(Scene difference descriptions)
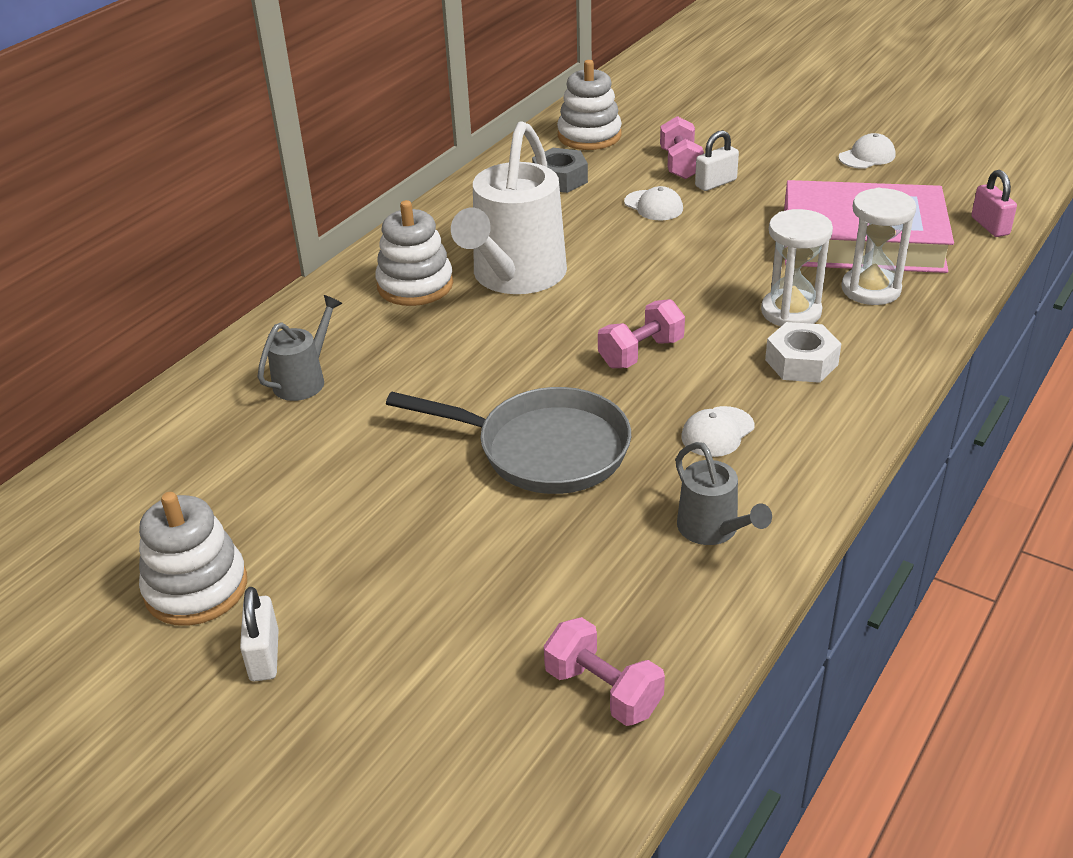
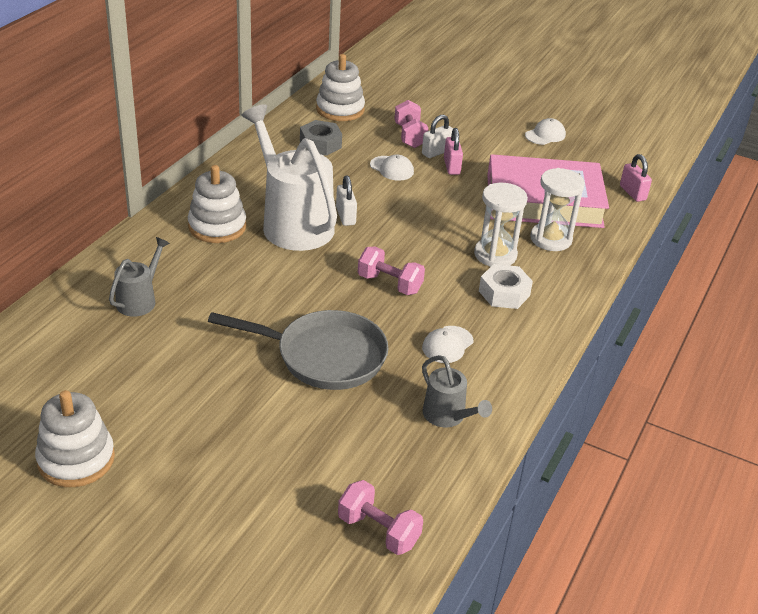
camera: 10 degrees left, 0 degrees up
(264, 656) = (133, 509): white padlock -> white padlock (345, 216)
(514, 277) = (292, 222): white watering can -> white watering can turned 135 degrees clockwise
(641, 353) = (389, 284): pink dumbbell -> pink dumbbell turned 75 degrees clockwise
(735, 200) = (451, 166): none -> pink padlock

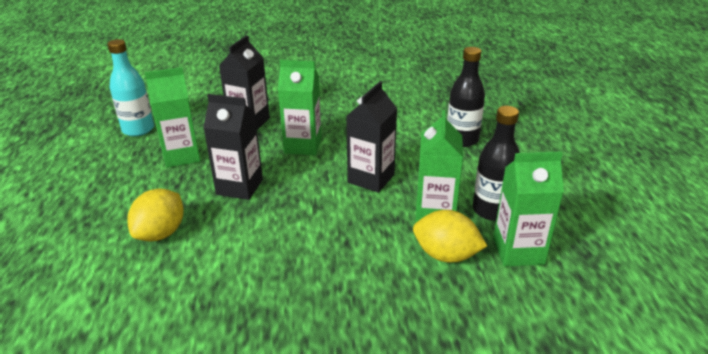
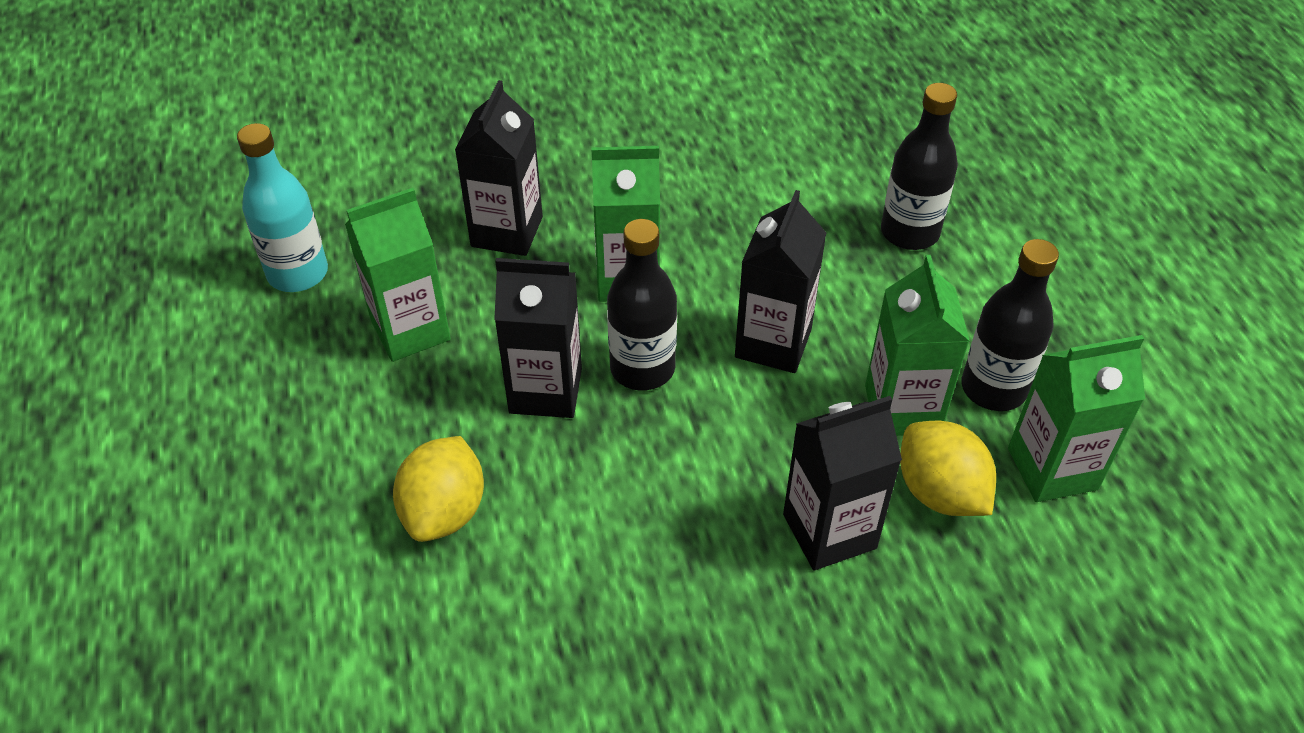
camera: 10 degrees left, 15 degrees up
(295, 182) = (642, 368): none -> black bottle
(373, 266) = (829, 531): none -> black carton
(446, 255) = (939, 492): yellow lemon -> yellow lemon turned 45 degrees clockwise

TASK DIRECTIONS: Set down nothing but the lines from the one containing "camera: 10 degrees left, 15 degrees up" through the final line above, exactly as written.

ANSWER FOR THIS EXERCISE:
camera: 10 degrees left, 15 degrees up
(295, 182) = (642, 368): none -> black bottle
(373, 266) = (829, 531): none -> black carton
(446, 255) = (939, 492): yellow lemon -> yellow lemon turned 45 degrees clockwise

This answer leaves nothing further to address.